■ Records supplied
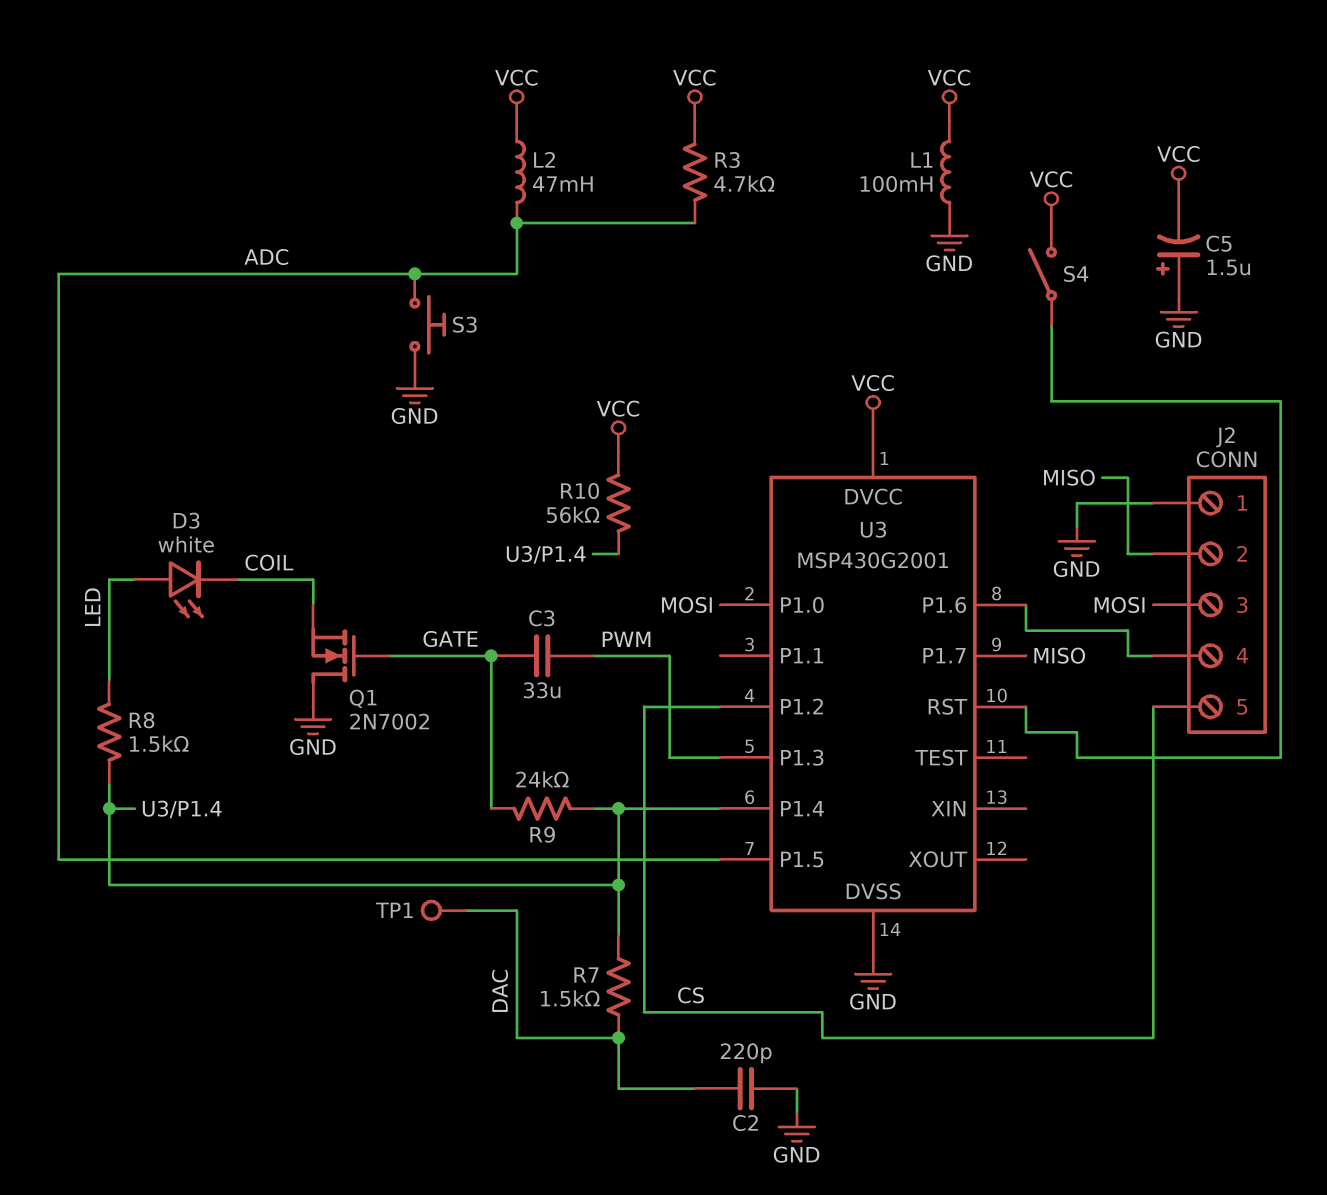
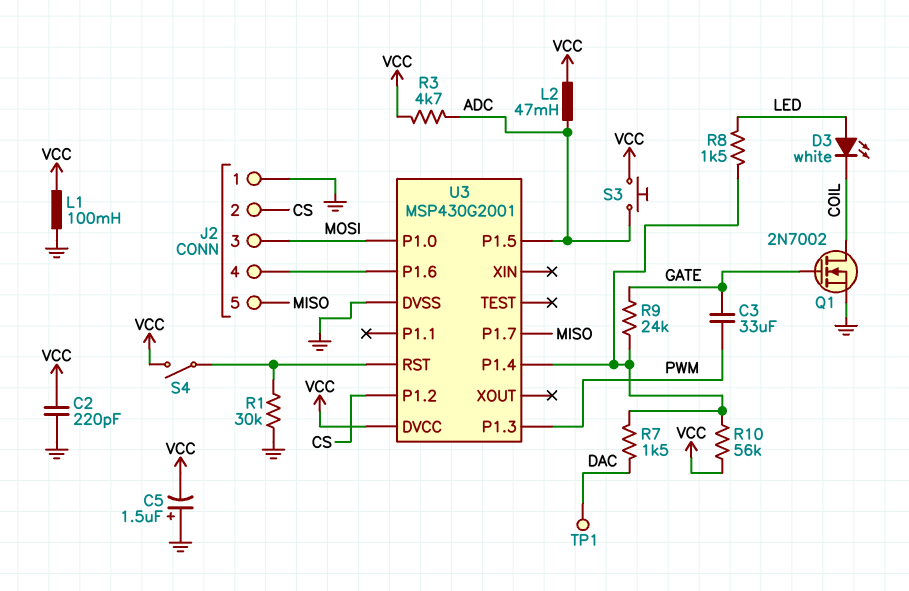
C2: 220pF (DAC, GND) -> 220pF (GND, VCC)
J2 pin 2: MISO -> CS
J2 pin 5: CS -> MISO
Q1: NMOS 2N7002 (G GATE, D GND, S COIL) -> NMOS 2N7002 (G GATE, D COIL, S GND)
R1: none -> 30k (GND, U3/RST)
S3: button (ADC, GND) -> button (ADC, VCC)

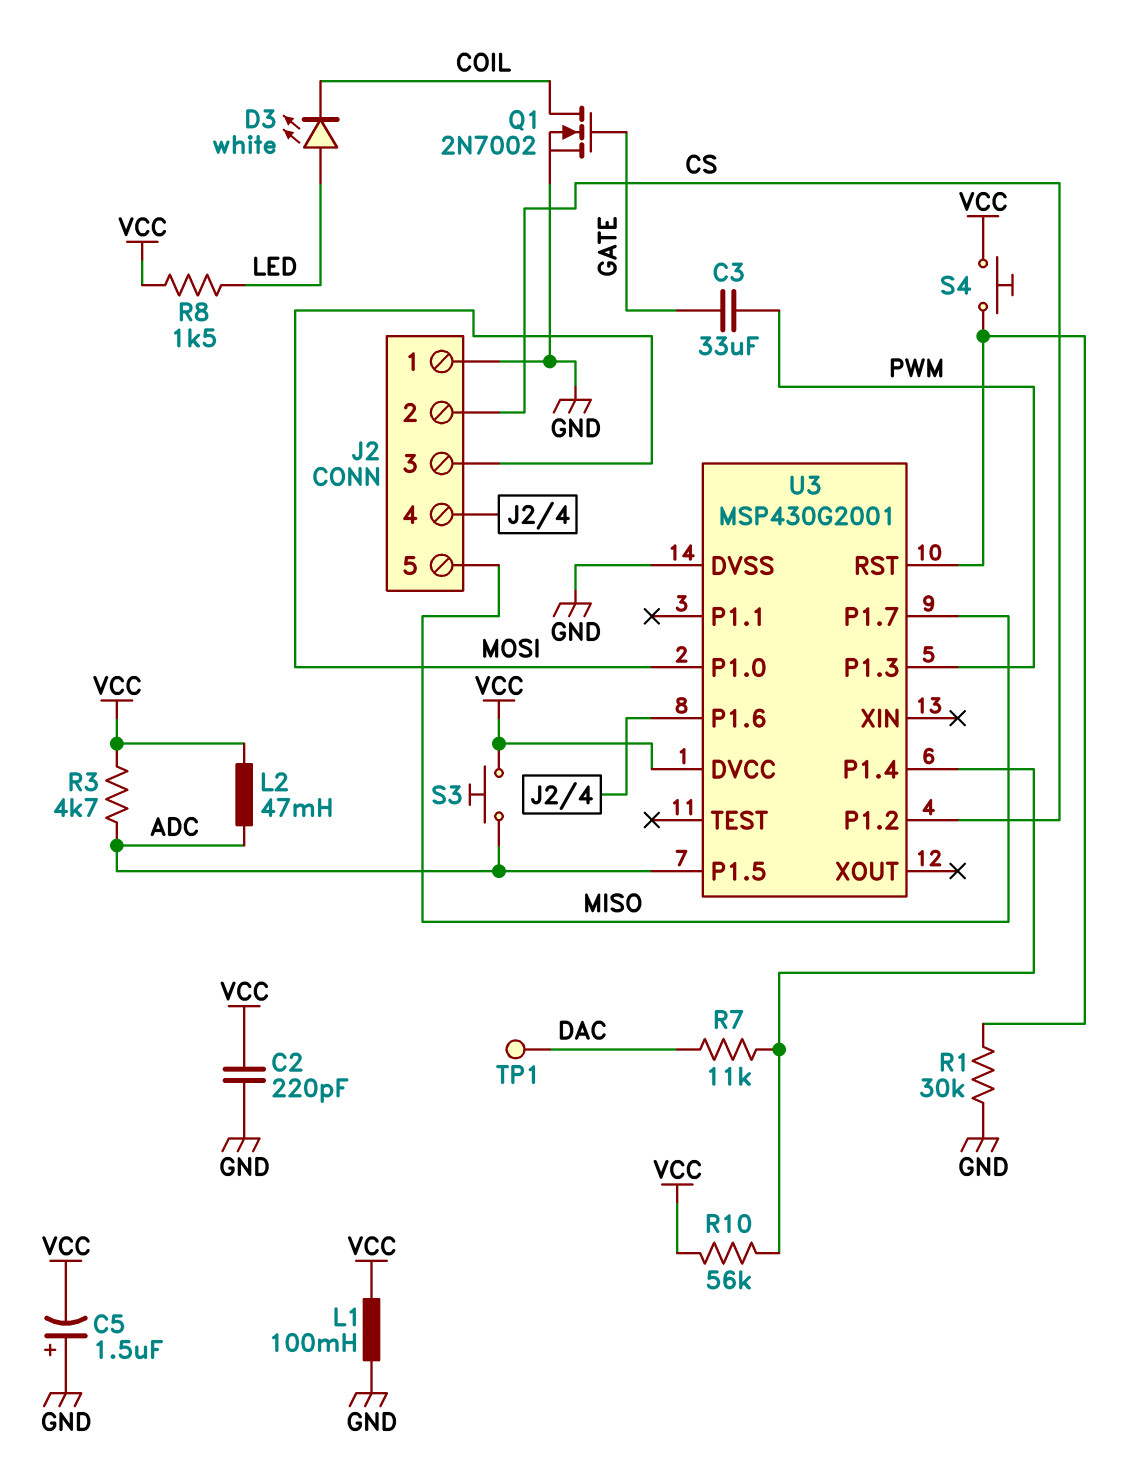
R7: 1.5k (DAC, U3/P1.4) -> 11k (DAC, U3/P1.4)
R8: 1.5k (LED, U3/P1.4) -> 1.5k (LED, VCC)
R9: 24k (GATE, U3/P1.4) -> none
S4: switch (U3/RST, VCC) -> button (U3/RST, VCC)

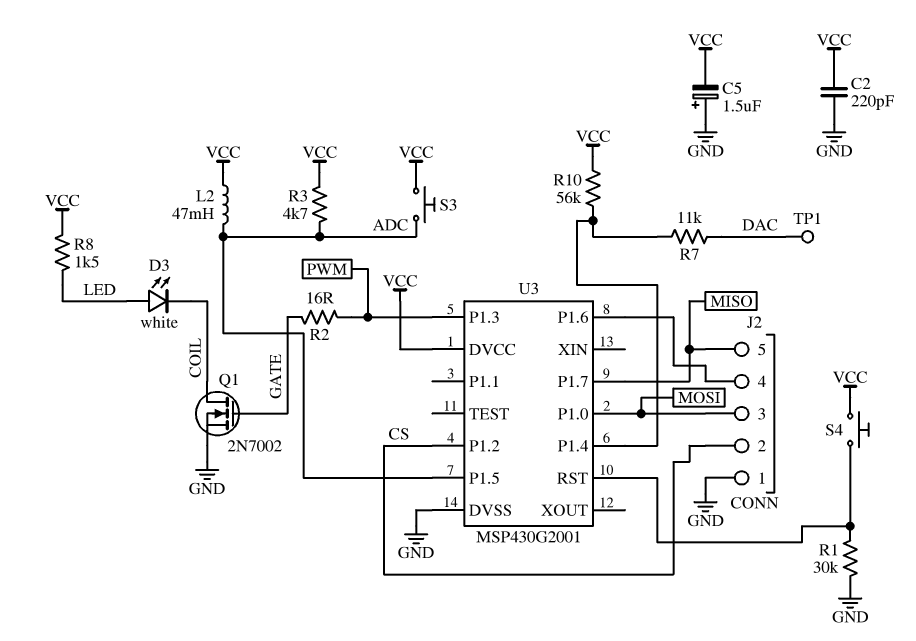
C3: 33uF (GATE, PWM) -> none
L1: 100mH (GND, VCC) -> none
R2: none -> 16 (GATE, PWM)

■ Your task
What is wanted is a verbatim transcription of every record above, pictures excluded.

■ Your solution
C2: 220pF (DAC, GND) -> 220pF (GND, VCC)
J2 pin 2: MISO -> CS
J2 pin 5: CS -> MISO
Q1: NMOS 2N7002 (G GATE, D GND, S COIL) -> NMOS 2N7002 (G GATE, D COIL, S GND)
R1: none -> 30k (GND, U3/RST)
S3: button (ADC, GND) -> button (ADC, VCC)

R7: 1.5k (DAC, U3/P1.4) -> 11k (DAC, U3/P1.4)
R8: 1.5k (LED, U3/P1.4) -> 1.5k (LED, VCC)
R9: 24k (GATE, U3/P1.4) -> none
S4: switch (U3/RST, VCC) -> button (U3/RST, VCC)

C3: 33uF (GATE, PWM) -> none
L1: 100mH (GND, VCC) -> none
R2: none -> 16 (GATE, PWM)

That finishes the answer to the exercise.